» **EXERCISE PROMPT**
In the entries below, find the lines with the word "tower" and copy them.
--- DATA PROVIDED Enclosed Below ---
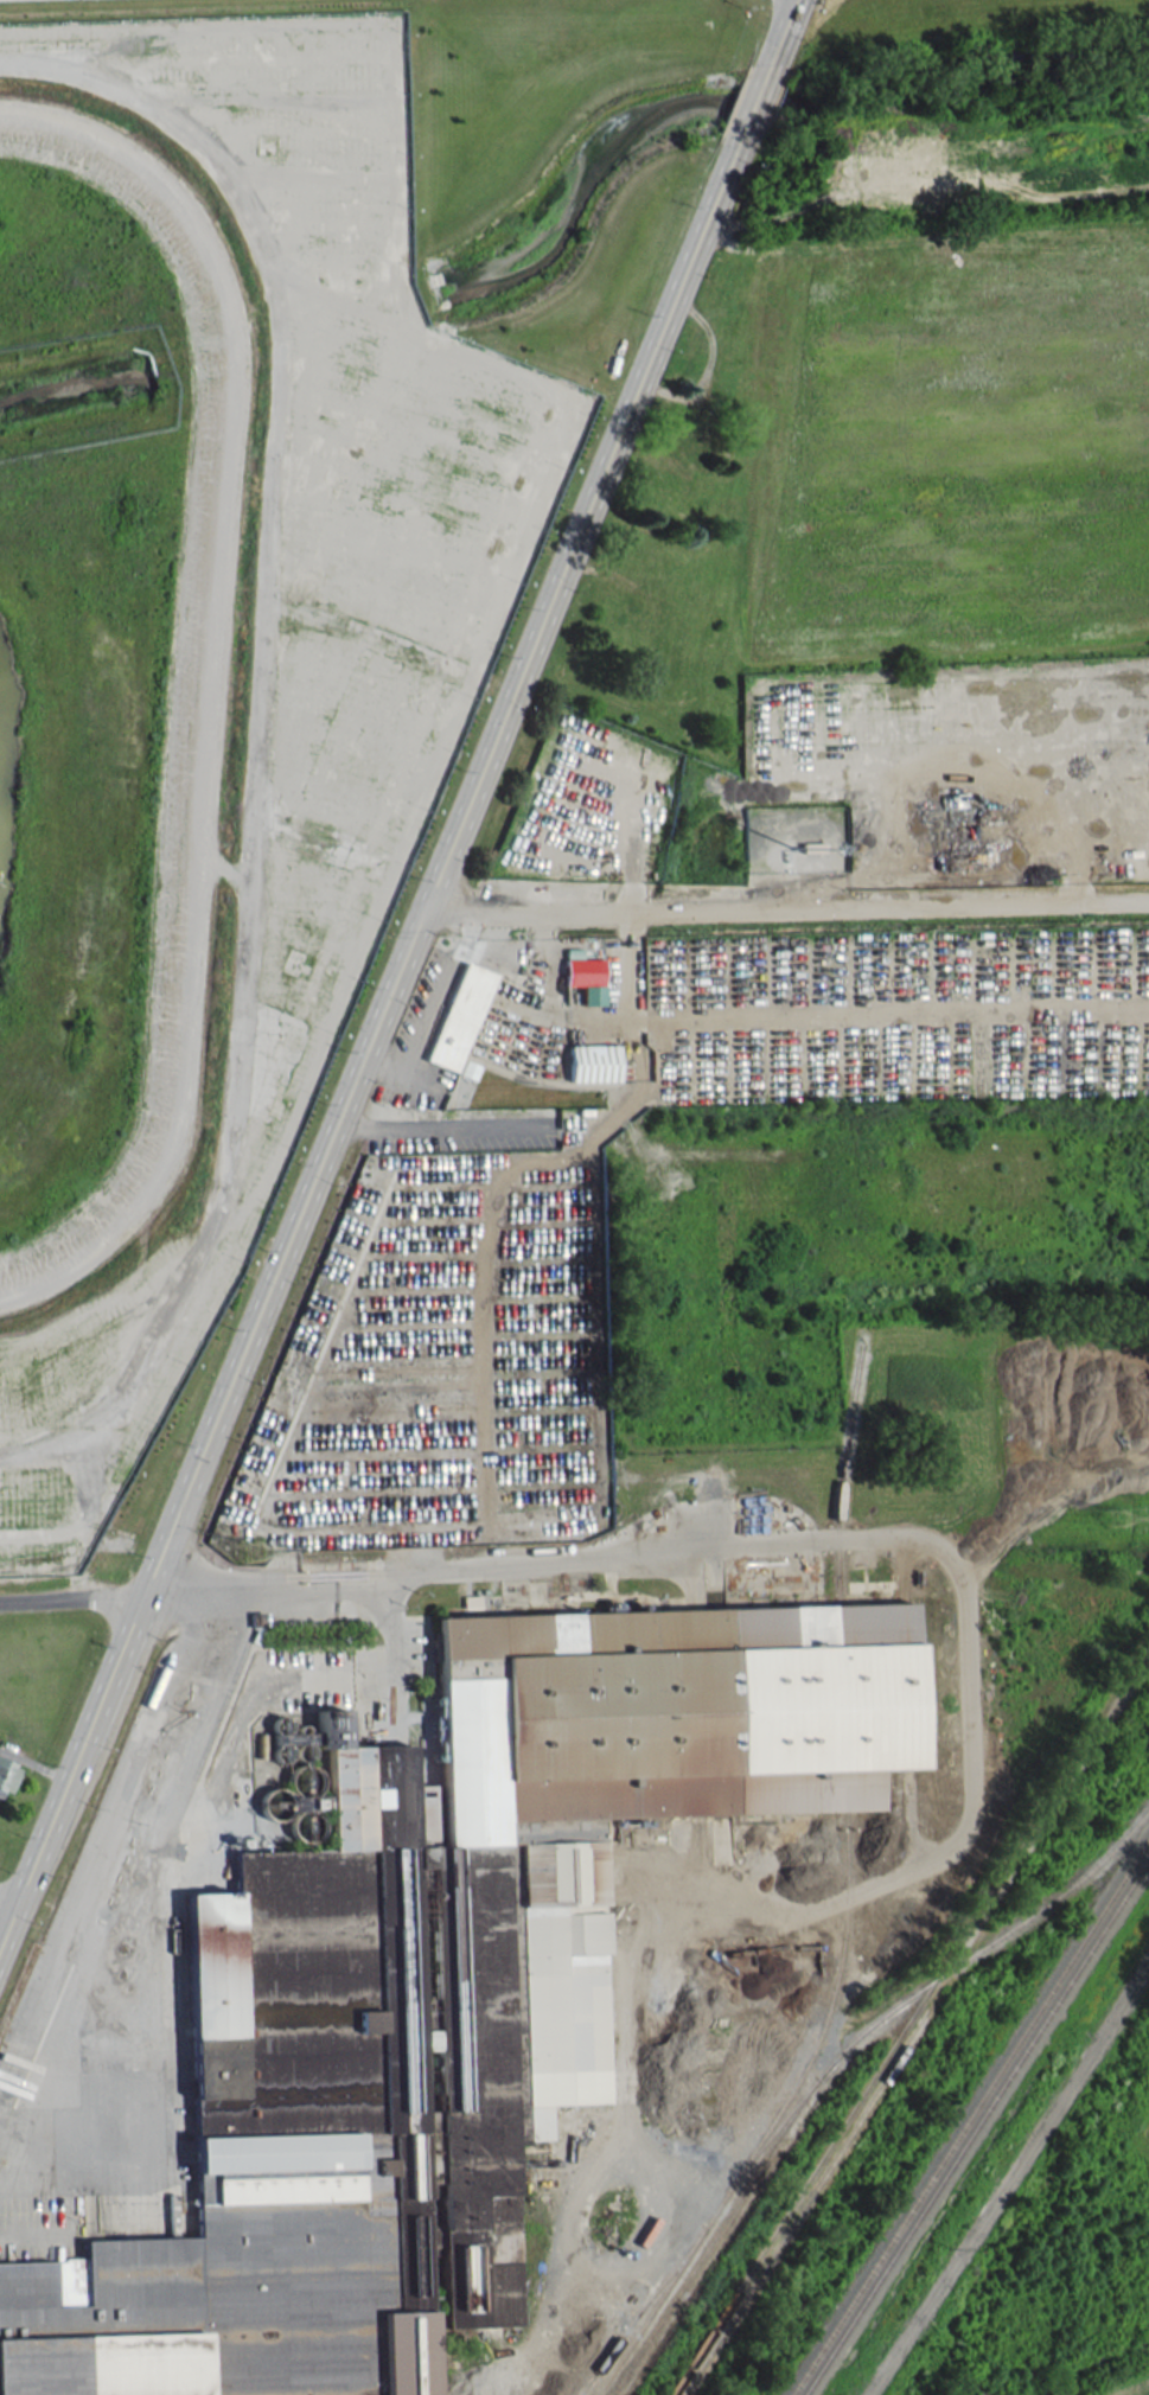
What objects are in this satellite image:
road: (781, 34)
road: (754, 103)
building: (694, 424)
crop: (948, 442)
raceway: (203, 676)
building: (389, 746)
road: (229, 873)
road: (785, 908)
building: (585, 978)
road: (439, 988)
building: (459, 1016)
road: (369, 1042)
road: (398, 1060)
building: (592, 1062)
road: (443, 1125)
road: (203, 1244)
power tower: (1115, 1510)
power tower: (252, 1548)
road: (234, 1593)
road: (72, 1598)
building: (7, 1775)
road: (8, 1902)
railway: (836, 1981)
building: (442, 1989)
railway: (907, 2020)
railway: (835, 2059)
railway: (968, 2114)
railway: (974, 2124)
crop: (1141, 2135)
railway: (807, 2197)
railway: (702, 2230)
railway: (631, 2318)
crop: (1137, 2391)

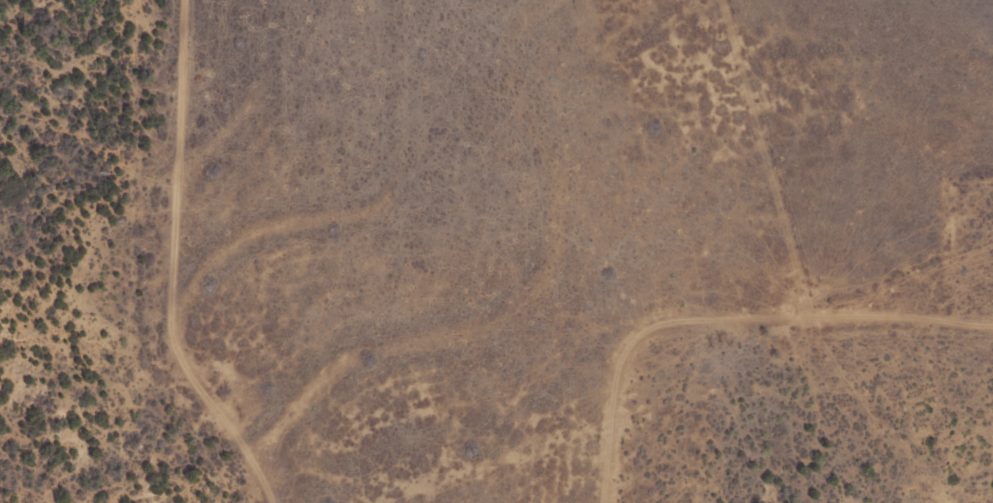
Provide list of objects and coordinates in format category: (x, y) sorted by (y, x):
road: (134, 266)
road: (714, 325)

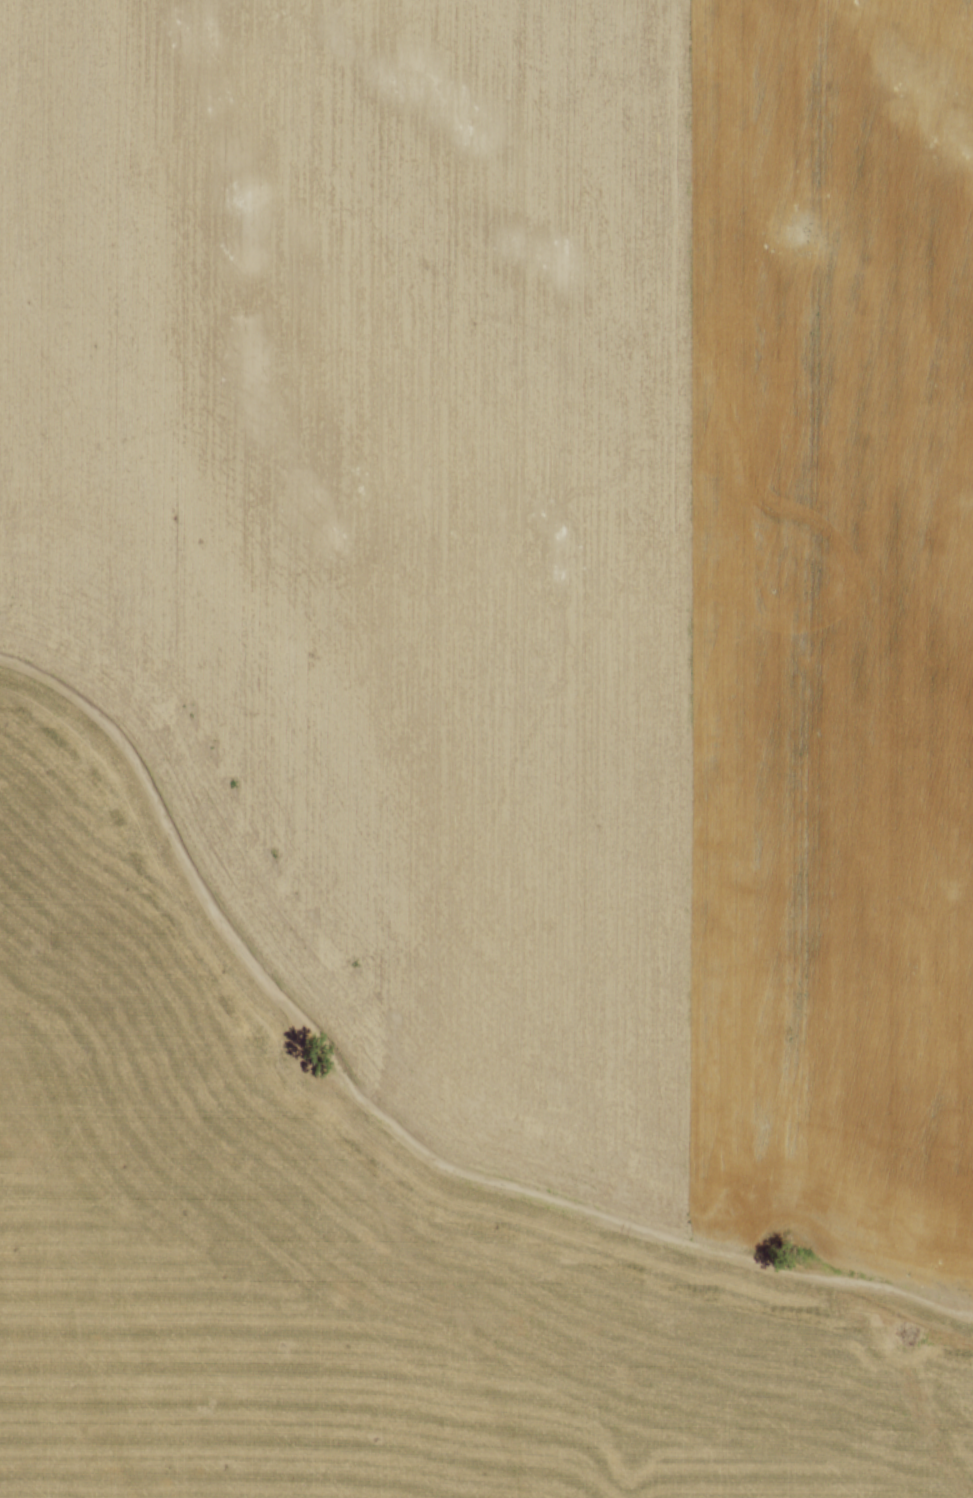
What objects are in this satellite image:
crop: (486, 749)

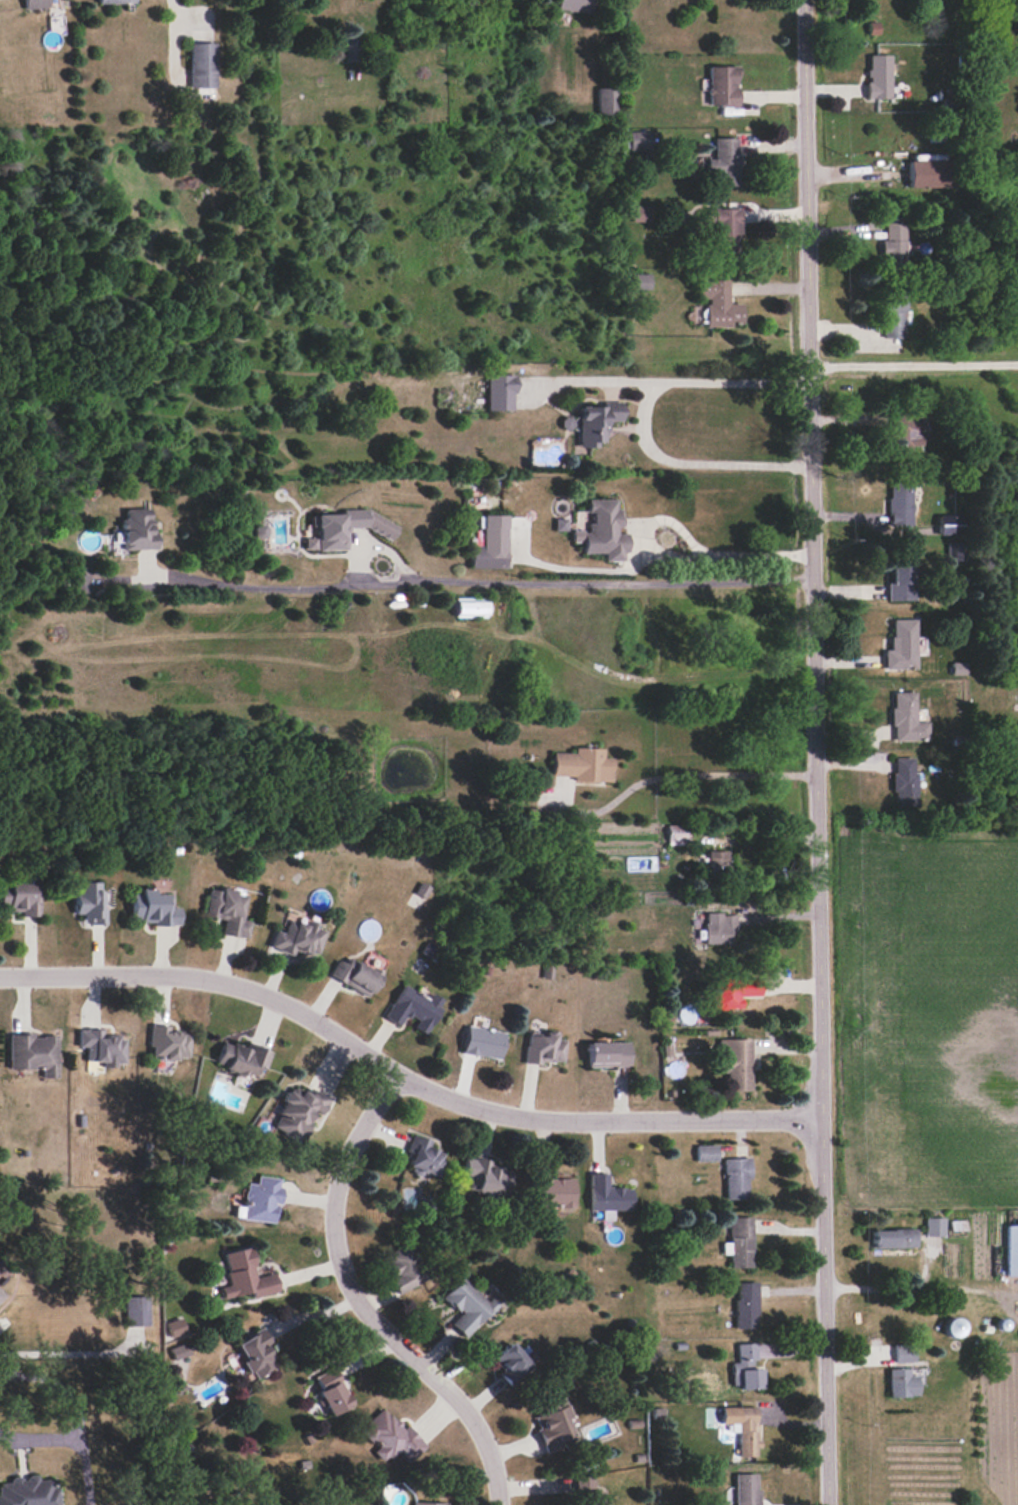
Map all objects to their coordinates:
building: (116, 1)
building: (34, 4)
building: (573, 5)
building: (350, 50)
building: (200, 63)
building: (878, 77)
building: (721, 86)
building: (606, 101)
building: (639, 140)
building: (723, 162)
building: (927, 173)
building: (640, 213)
building: (724, 229)
building: (893, 243)
building: (640, 281)
building: (718, 304)
building: (893, 317)
road: (912, 364)
building: (499, 392)
road: (639, 420)
building: (595, 422)
building: (906, 433)
building: (899, 503)
building: (560, 524)
building: (949, 524)
building: (344, 528)
building: (136, 529)
building: (602, 530)
building: (260, 531)
road: (691, 541)
building: (490, 544)
building: (900, 580)
building: (79, 583)
road: (494, 589)
building: (469, 607)
building: (900, 645)
building: (957, 668)
building: (906, 718)
road: (814, 752)
building: (581, 764)
road: (678, 774)
building: (903, 781)
building: (675, 834)
building: (717, 861)
building: (21, 898)
building: (90, 902)
building: (154, 908)
building: (228, 911)
building: (298, 937)
building: (355, 976)
building: (731, 991)
building: (413, 1008)
building: (482, 1042)
building: (168, 1043)
building: (103, 1047)
building: (544, 1048)
building: (34, 1053)
building: (607, 1054)
building: (243, 1059)
building: (734, 1062)
road: (398, 1078)
building: (298, 1111)
building: (706, 1153)
building: (424, 1158)
building: (484, 1175)
building: (736, 1178)
building: (554, 1191)
building: (608, 1196)
building: (259, 1199)
building: (934, 1226)
building: (892, 1238)
building: (739, 1242)
building: (1012, 1249)
building: (403, 1269)
building: (244, 1275)
building: (1, 1294)
road: (916, 1295)
road: (363, 1305)
building: (466, 1305)
building: (746, 1305)
building: (137, 1310)
building: (174, 1327)
building: (953, 1327)
building: (179, 1350)
building: (903, 1353)
building: (256, 1354)
road: (70, 1359)
building: (511, 1363)
building: (745, 1366)
building: (901, 1383)
building: (331, 1391)
building: (552, 1424)
building: (742, 1427)
building: (391, 1437)
road: (38, 1440)
building: (746, 1489)
building: (28, 1491)
building: (590, 1497)
building: (426, 1503)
--- End of Enclosed DATA PROVIDED ---
» **EXPECTED ANSWER**
power tower: (1115, 1510)
power tower: (252, 1548)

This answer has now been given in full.